START Provided records

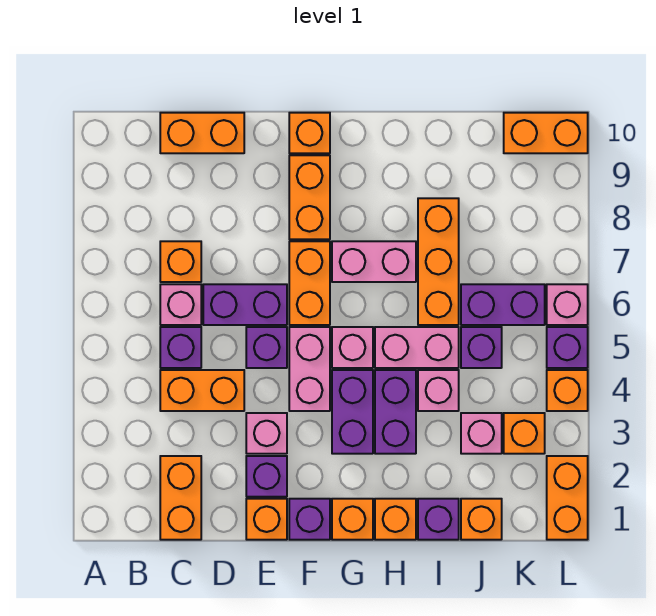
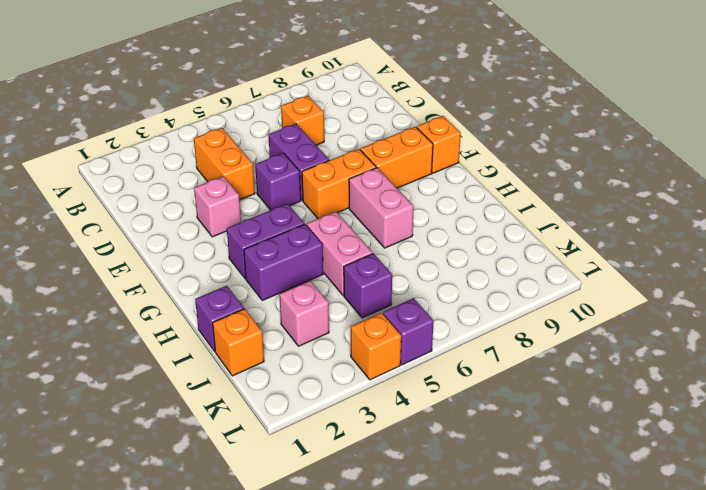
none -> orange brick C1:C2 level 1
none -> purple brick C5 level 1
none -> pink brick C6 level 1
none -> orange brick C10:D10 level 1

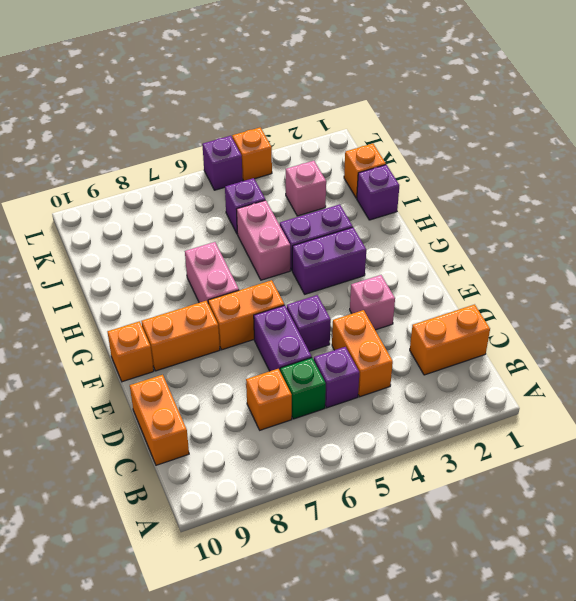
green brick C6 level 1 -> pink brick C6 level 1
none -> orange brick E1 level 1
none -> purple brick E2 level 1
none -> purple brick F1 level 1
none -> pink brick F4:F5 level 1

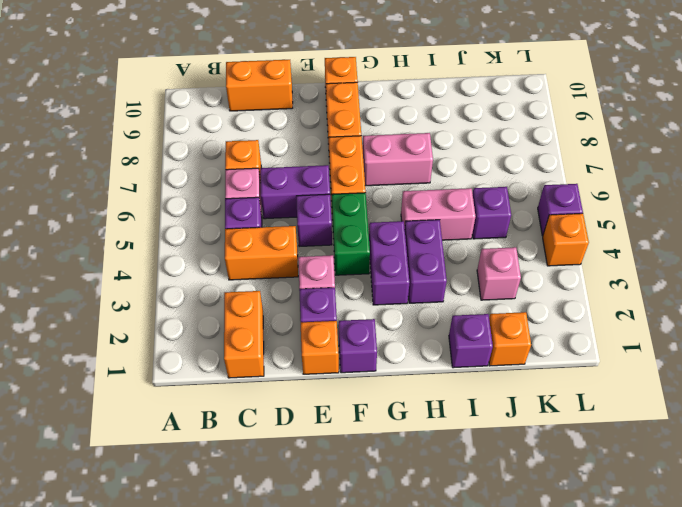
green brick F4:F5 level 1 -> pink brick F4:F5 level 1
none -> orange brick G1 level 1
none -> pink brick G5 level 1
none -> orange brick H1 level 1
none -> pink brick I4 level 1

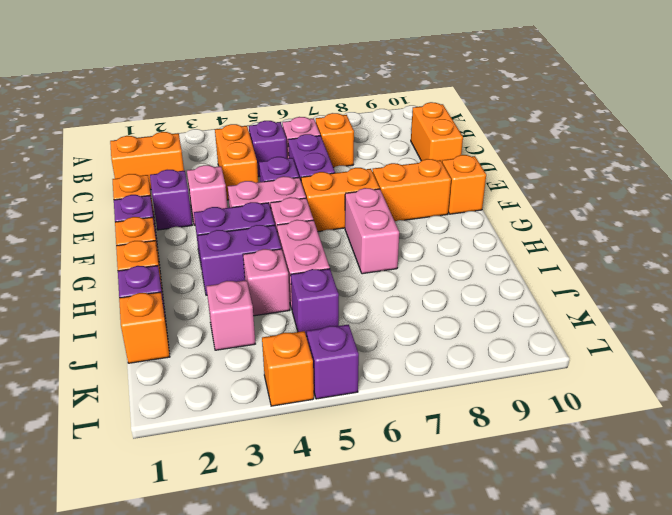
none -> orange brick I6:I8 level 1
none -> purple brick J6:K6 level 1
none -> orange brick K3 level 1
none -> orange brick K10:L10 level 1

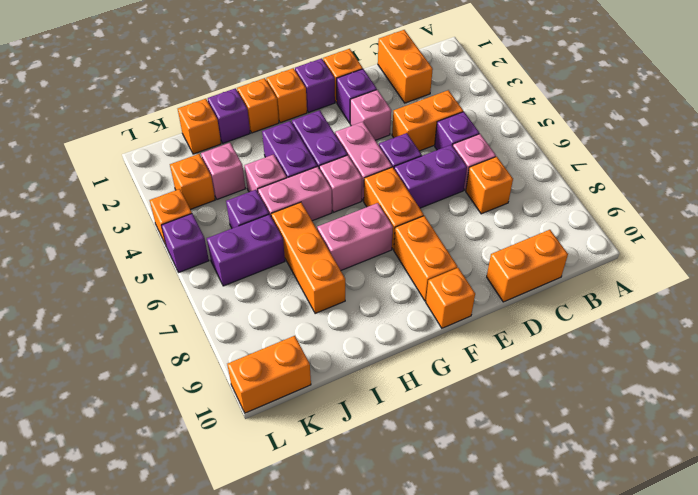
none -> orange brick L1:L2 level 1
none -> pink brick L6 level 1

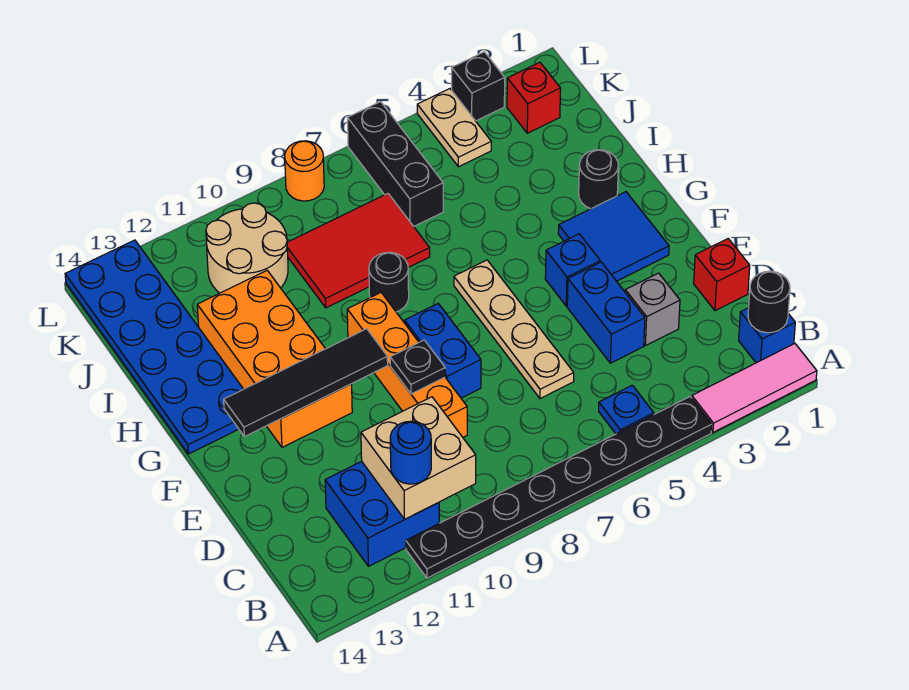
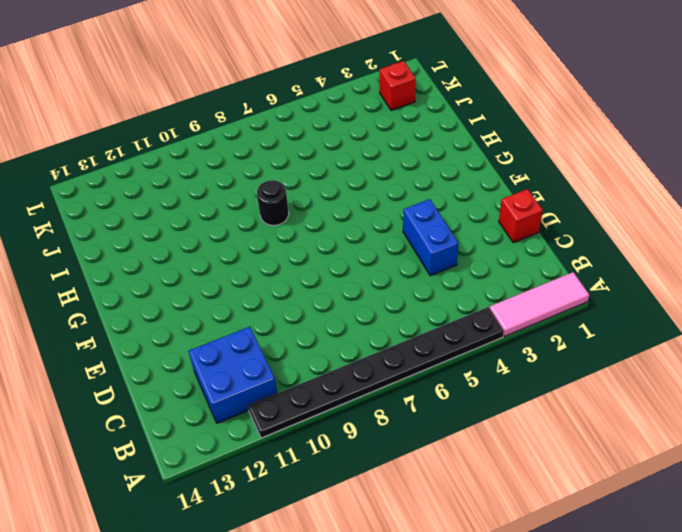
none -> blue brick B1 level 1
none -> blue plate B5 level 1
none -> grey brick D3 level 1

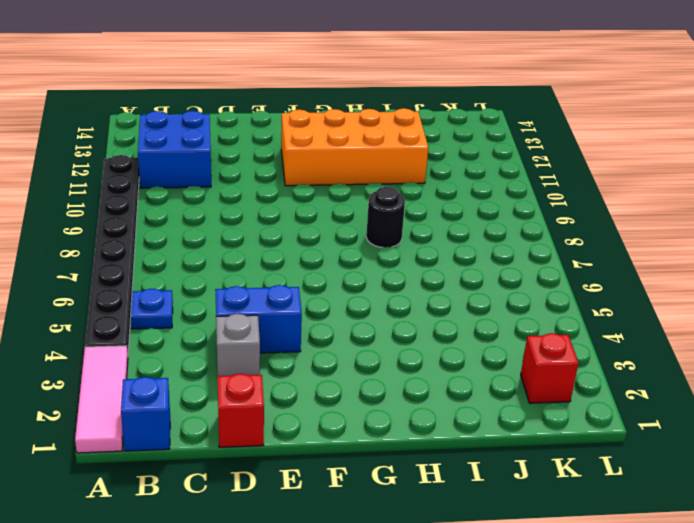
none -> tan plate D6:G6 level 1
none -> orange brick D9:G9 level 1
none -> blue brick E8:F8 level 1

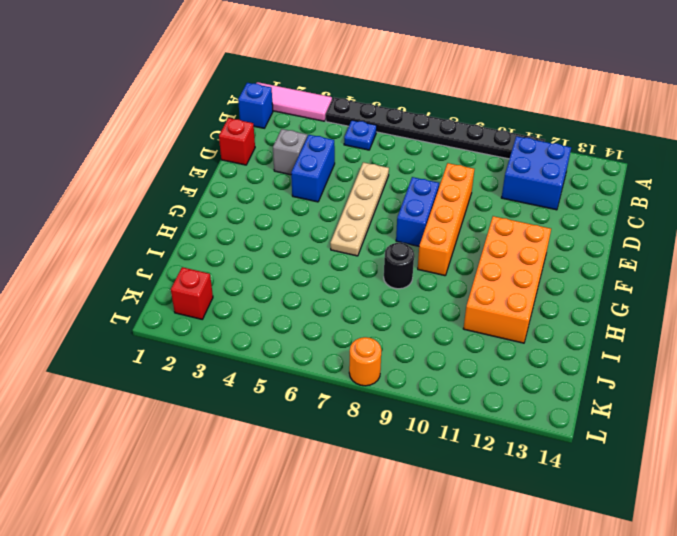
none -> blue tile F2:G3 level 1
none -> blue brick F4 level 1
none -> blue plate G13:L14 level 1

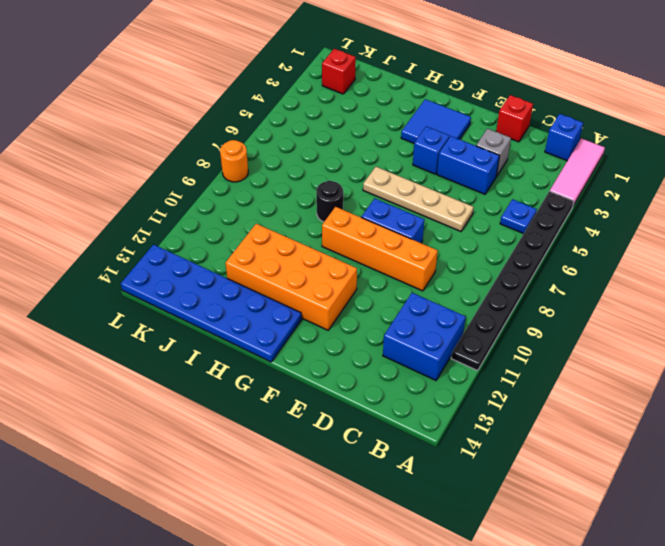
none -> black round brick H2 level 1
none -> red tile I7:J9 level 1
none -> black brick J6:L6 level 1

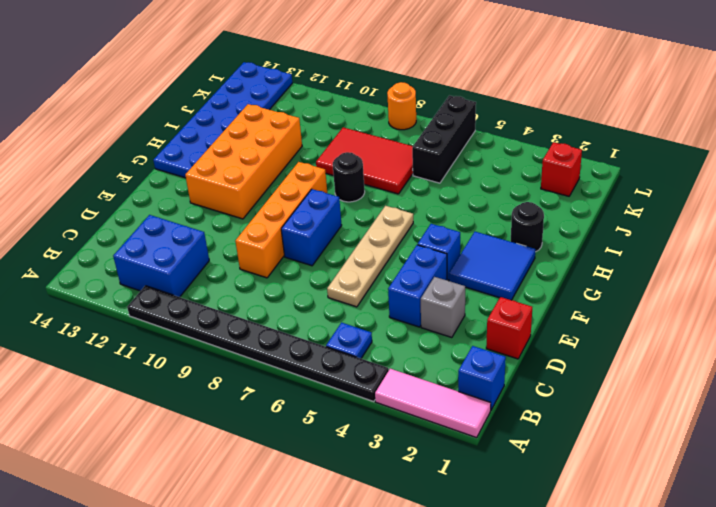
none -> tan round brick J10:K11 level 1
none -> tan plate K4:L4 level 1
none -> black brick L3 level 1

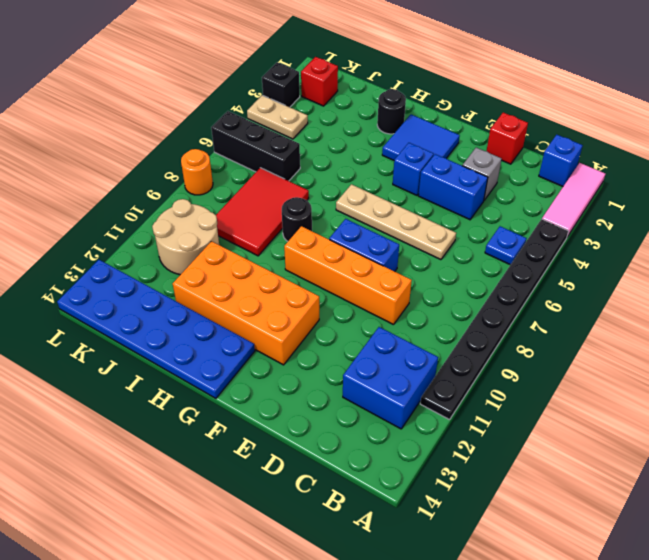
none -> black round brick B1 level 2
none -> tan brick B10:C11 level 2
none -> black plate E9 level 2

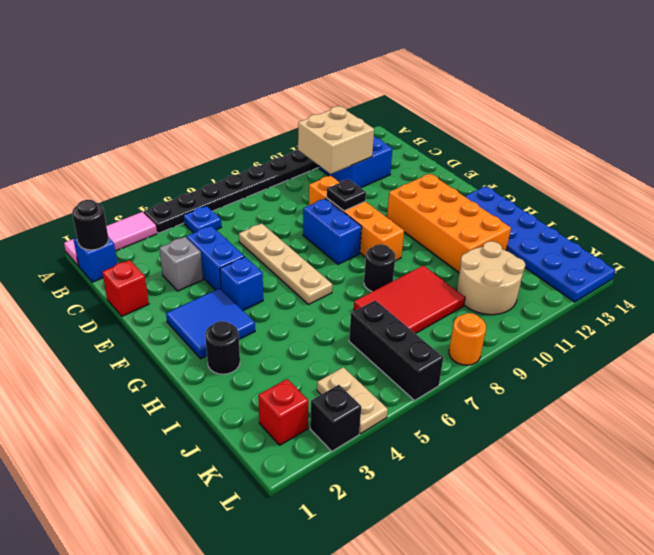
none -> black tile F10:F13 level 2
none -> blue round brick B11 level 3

END Provided records

• [Work instruction]: The entries are to be reproduced exactly, excluding any pictures they contain.

• [Solution to the problem]:
none -> orange brick C1:C2 level 1
none -> purple brick C5 level 1
none -> pink brick C6 level 1
none -> orange brick C10:D10 level 1

green brick C6 level 1 -> pink brick C6 level 1
none -> orange brick E1 level 1
none -> purple brick E2 level 1
none -> purple brick F1 level 1
none -> pink brick F4:F5 level 1

green brick F4:F5 level 1 -> pink brick F4:F5 level 1
none -> orange brick G1 level 1
none -> pink brick G5 level 1
none -> orange brick H1 level 1
none -> pink brick I4 level 1

none -> orange brick I6:I8 level 1
none -> purple brick J6:K6 level 1
none -> orange brick K3 level 1
none -> orange brick K10:L10 level 1

none -> orange brick L1:L2 level 1
none -> pink brick L6 level 1

none -> blue brick B1 level 1
none -> blue plate B5 level 1
none -> grey brick D3 level 1

none -> tan plate D6:G6 level 1
none -> orange brick D9:G9 level 1
none -> blue brick E8:F8 level 1

none -> blue tile F2:G3 level 1
none -> blue brick F4 level 1
none -> blue plate G13:L14 level 1

none -> black round brick H2 level 1
none -> red tile I7:J9 level 1
none -> black brick J6:L6 level 1

none -> tan round brick J10:K11 level 1
none -> tan plate K4:L4 level 1
none -> black brick L3 level 1

none -> black round brick B1 level 2
none -> tan brick B10:C11 level 2
none -> black plate E9 level 2

none -> black tile F10:F13 level 2
none -> blue round brick B11 level 3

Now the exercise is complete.